#### [Directive]
Reproduce every line of the entries below without changes, but leave out the picture lines.

#### [Data entries]

+ + + + + + +

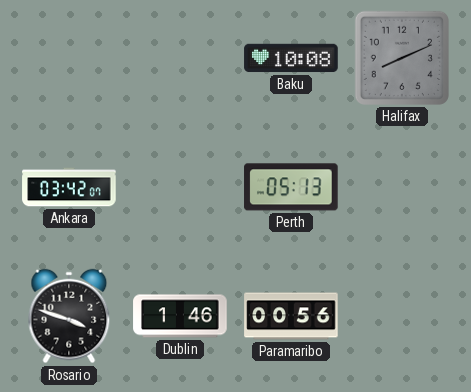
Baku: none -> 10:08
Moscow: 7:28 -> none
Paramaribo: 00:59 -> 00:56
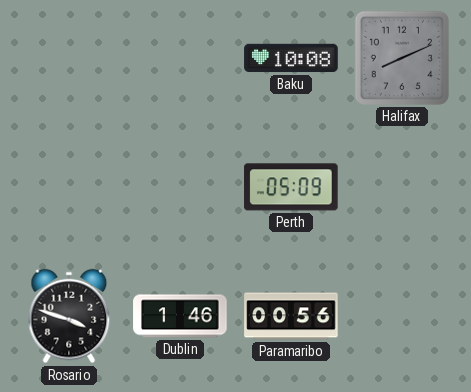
Ankara: 03:42 -> none
Perth: 05:13 -> 05:09
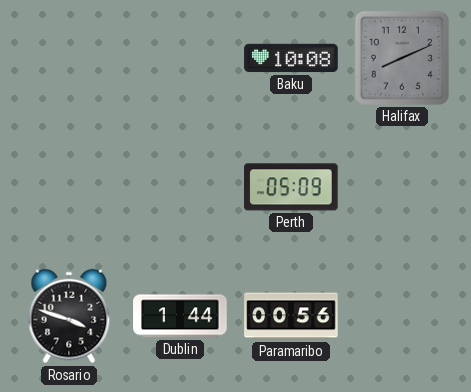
Dublin: 1:46 -> 1:44
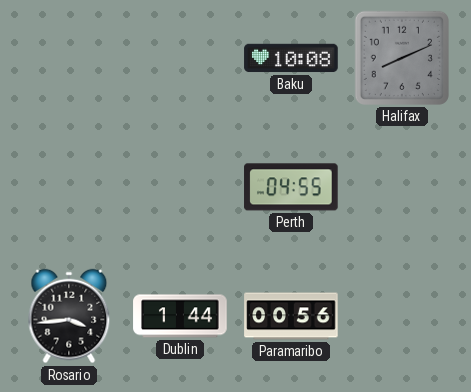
Perth: 05:09 -> 04:55
Rosario: 3:48 -> 3:44
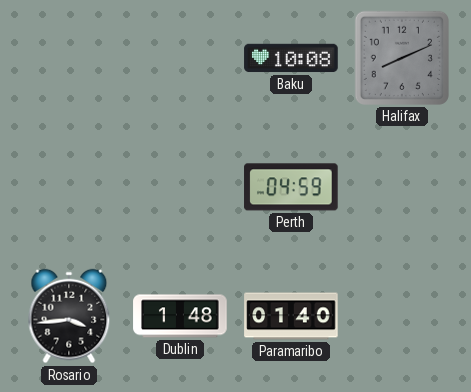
Perth: 04:55 -> 04:59
Dublin: 1:44 -> 1:48
Paramaribo: 00:56 -> 01:40
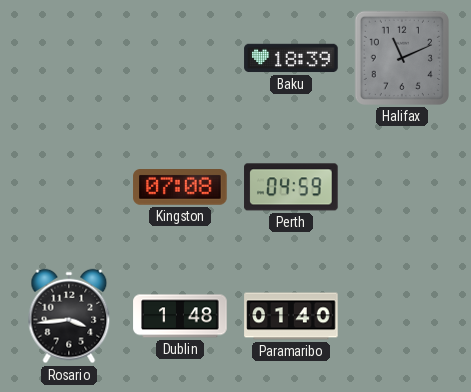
Baku: 10:08 -> 18:39
Halifax: 8:11 -> 11:11
Kingston: none -> 07:08
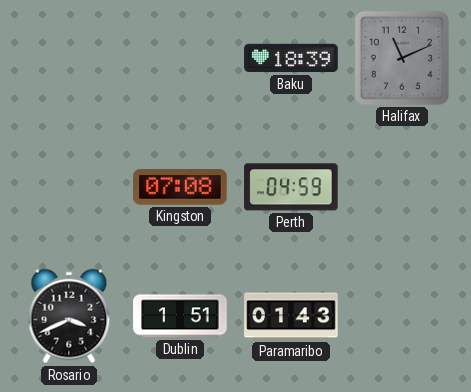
Rosario: 3:44 -> 3:41
Dublin: 1:48 -> 1:51
Paramaribo: 01:40 -> 01:43
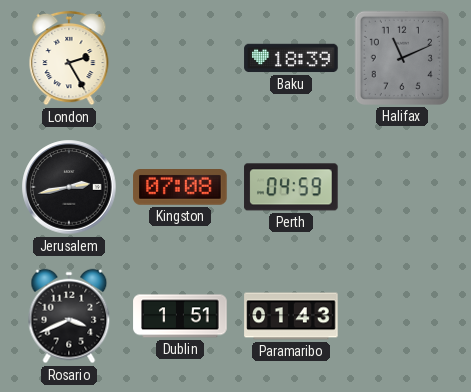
London: none -> 2:25
Jerusalem: none -> 2:43
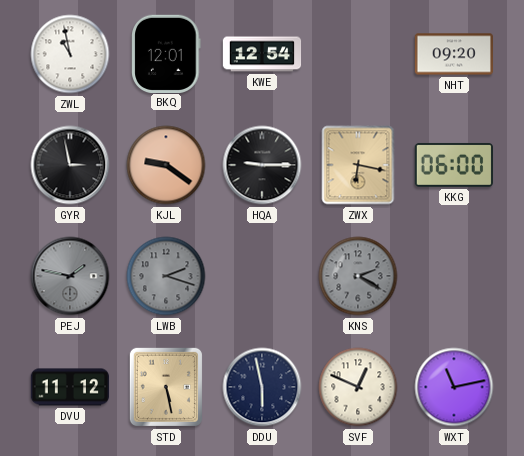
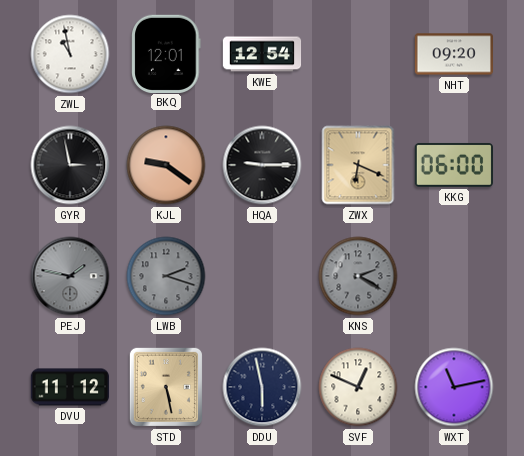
ZWX: 6:17 -> 6:19
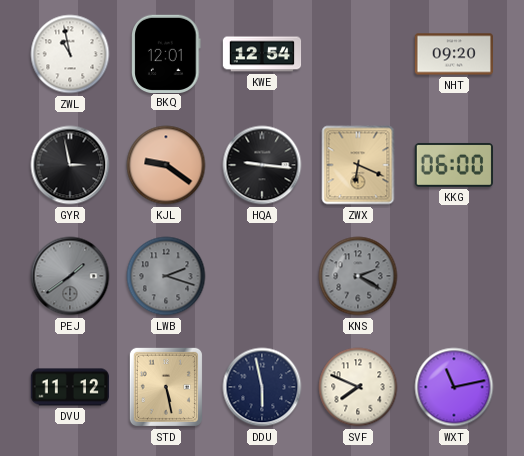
HQA: 9:15 -> 9:16
PEJ: 1:47 -> 1:39
SVF: 12:49 -> 7:49
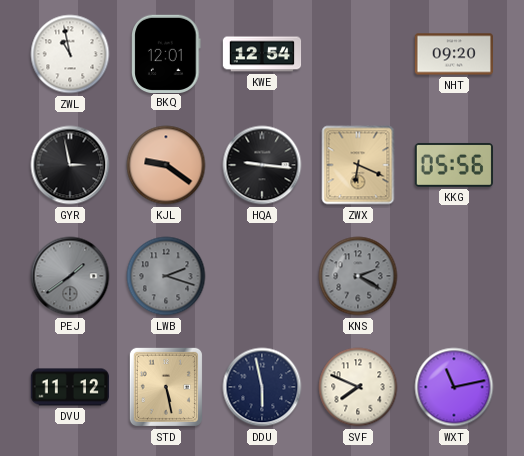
KKG: 06:00 -> 05:56
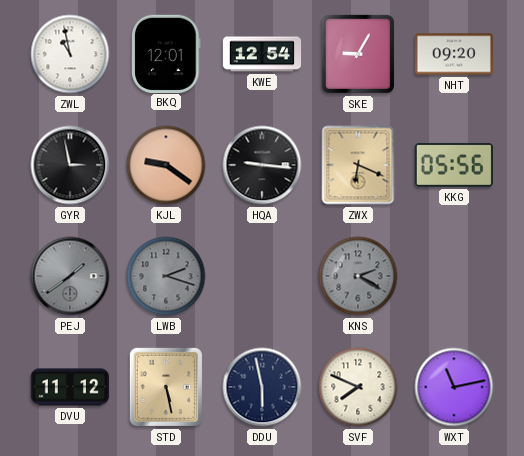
SKE: none -> 9:05
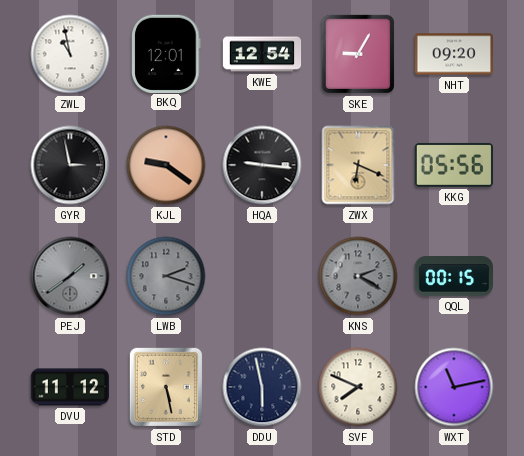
QQL: none -> 00:15
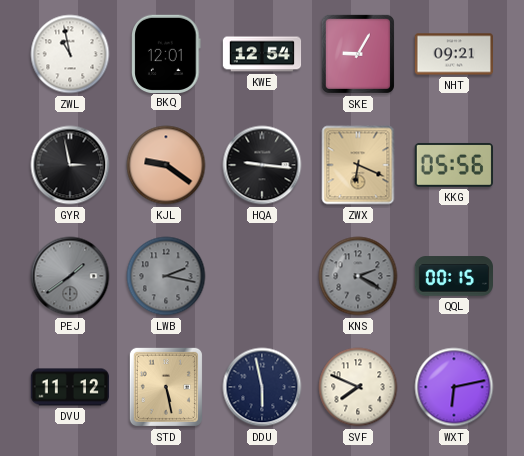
NHT: 09:20 -> 09:21
LWB: 2:18 -> 2:17
WXT: 11:13 -> 6:13
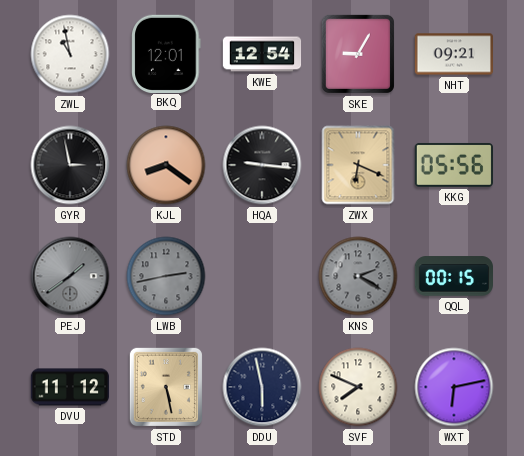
KJL: 9:21 -> 8:21
LWB: 2:17 -> 2:43
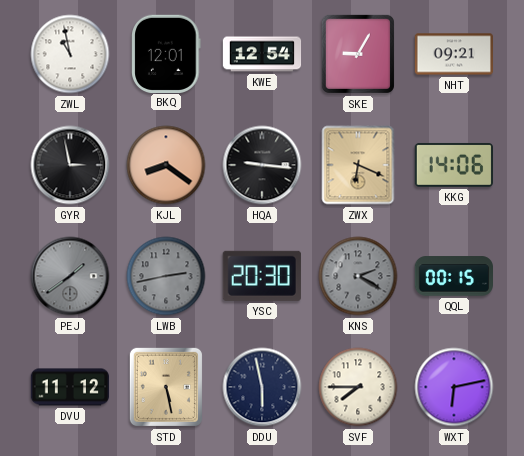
KKG: 05:56 -> 14:06
YSC: none -> 20:30
SVF: 7:49 -> 7:45
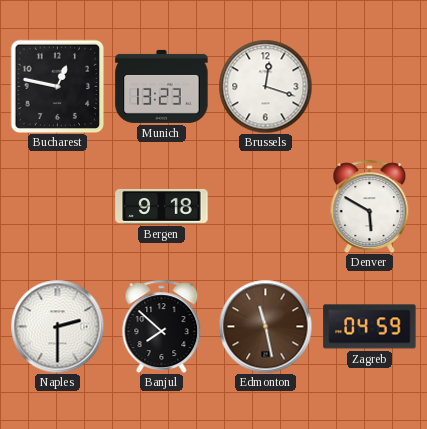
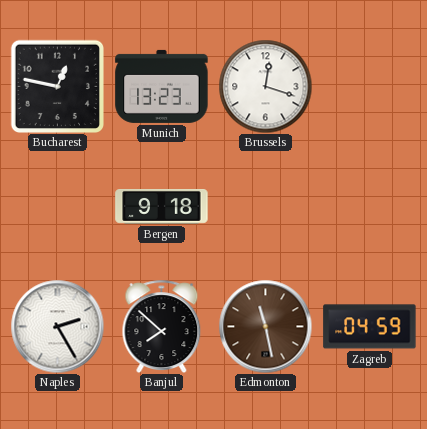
Denver: 5:50 -> none
Naples: 2:30 -> 2:25
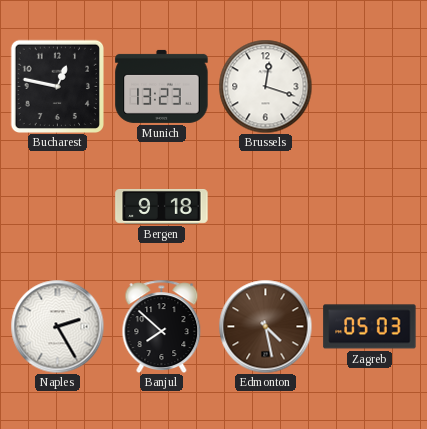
Edmonton: 11:28 -> 4:28
Zagreb: 04:59 -> 05:03
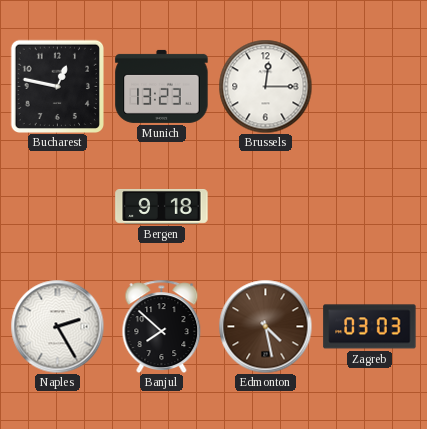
Brussels: 12:18 -> 12:15
Zagreb: 05:03 -> 03:03
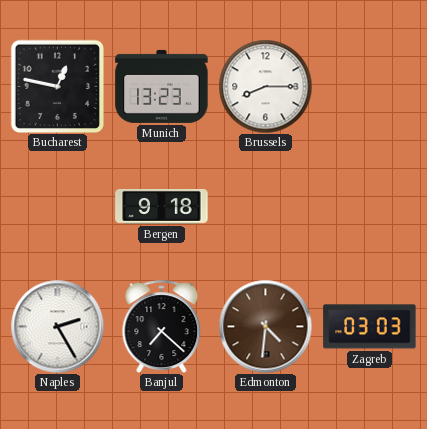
Brussels: 12:15 -> 8:15
Banjul: 7:52 -> 7:22
Edmonton: 4:28 -> 4:31
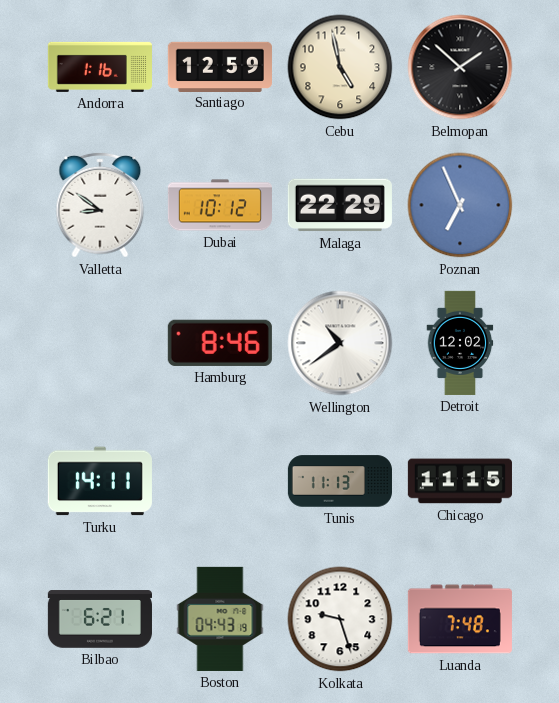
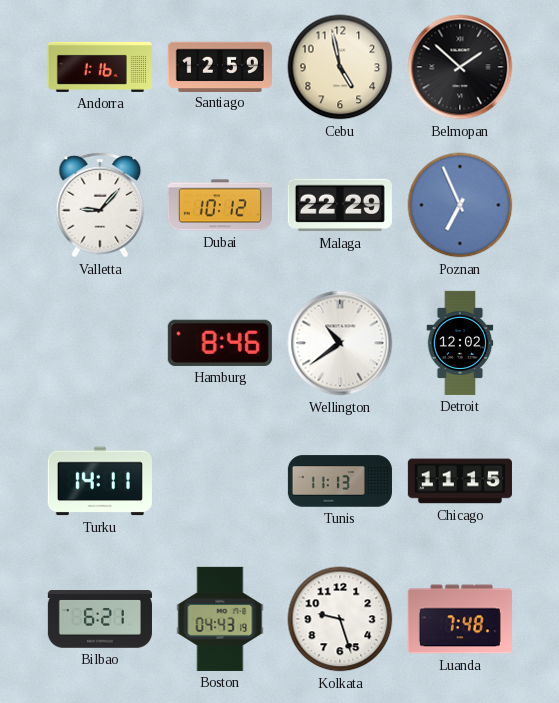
Valletta: 8:51 -> 9:07
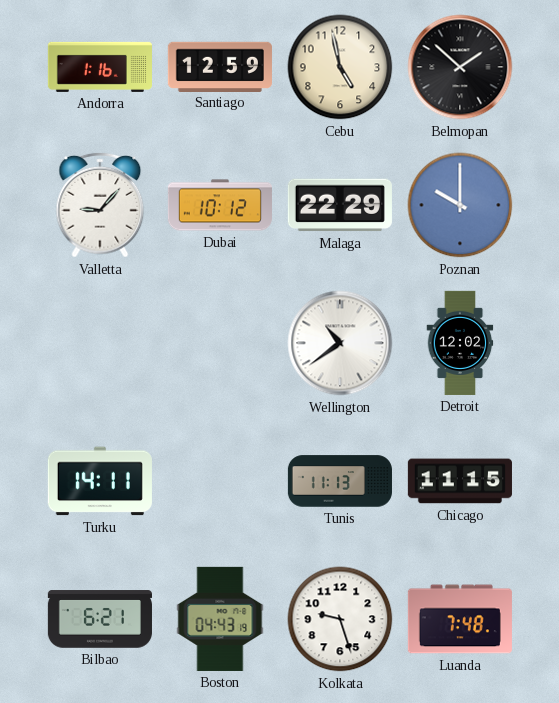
Poznan: 6:56 -> 10:00
Hamburg: 8:46 -> none
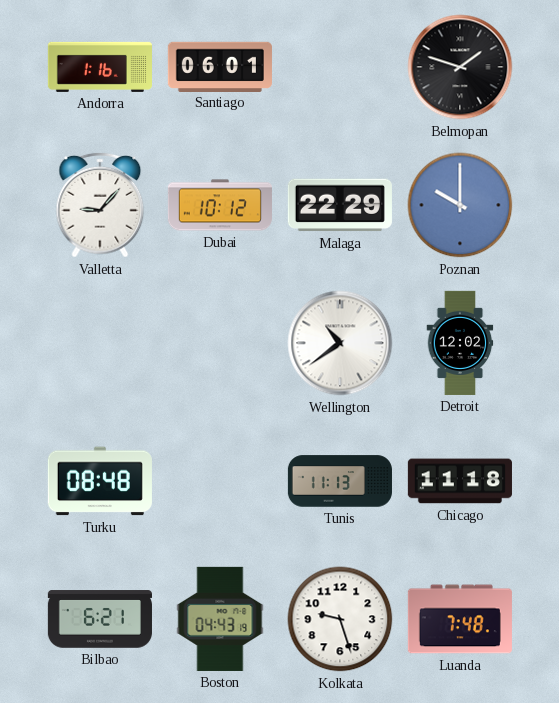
Santiago: 12:59 -> 06:01
Cebu: 4:58 -> none
Belmopan: 1:52 -> 1:48
Turku: 14:11 -> 08:48
Chicago: 11:15 -> 11:18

+ + + + + + +

#### [Exercise solution]
Baku: none -> 10:08
Moscow: 7:28 -> none
Paramaribo: 00:59 -> 00:56
Ankara: 03:42 -> none
Perth: 05:13 -> 05:09
Dublin: 1:46 -> 1:44
Perth: 05:09 -> 04:55
Rosario: 3:48 -> 3:44
Perth: 04:55 -> 04:59
Dublin: 1:44 -> 1:48
Paramaribo: 00:56 -> 01:40
Baku: 10:08 -> 18:39
Halifax: 8:11 -> 11:11
Kingston: none -> 07:08
Rosario: 3:44 -> 3:41
Dublin: 1:48 -> 1:51
Paramaribo: 01:40 -> 01:43
London: none -> 2:25
Jerusalem: none -> 2:43
ZWX: 6:17 -> 6:19
HQA: 9:15 -> 9:16
PEJ: 1:47 -> 1:39
SVF: 12:49 -> 7:49
KKG: 06:00 -> 05:56
SKE: none -> 9:05
QQL: none -> 00:15
NHT: 09:20 -> 09:21
LWB: 2:18 -> 2:17
WXT: 11:13 -> 6:13
KJL: 9:21 -> 8:21
LWB: 2:17 -> 2:43
KKG: 05:56 -> 14:06
YSC: none -> 20:30
SVF: 7:49 -> 7:45
Denver: 5:50 -> none
Naples: 2:30 -> 2:25
Edmonton: 11:28 -> 4:28
Zagreb: 04:59 -> 05:03
Brussels: 12:18 -> 12:15
Zagreb: 05:03 -> 03:03
Brussels: 12:15 -> 8:15
Banjul: 7:52 -> 7:22
Edmonton: 4:28 -> 4:31
Valletta: 8:51 -> 9:07
Poznan: 6:56 -> 10:00
Hamburg: 8:46 -> none
Santiago: 12:59 -> 06:01
Cebu: 4:58 -> none
Belmopan: 1:52 -> 1:48
Turku: 14:11 -> 08:48
Chicago: 11:15 -> 11:18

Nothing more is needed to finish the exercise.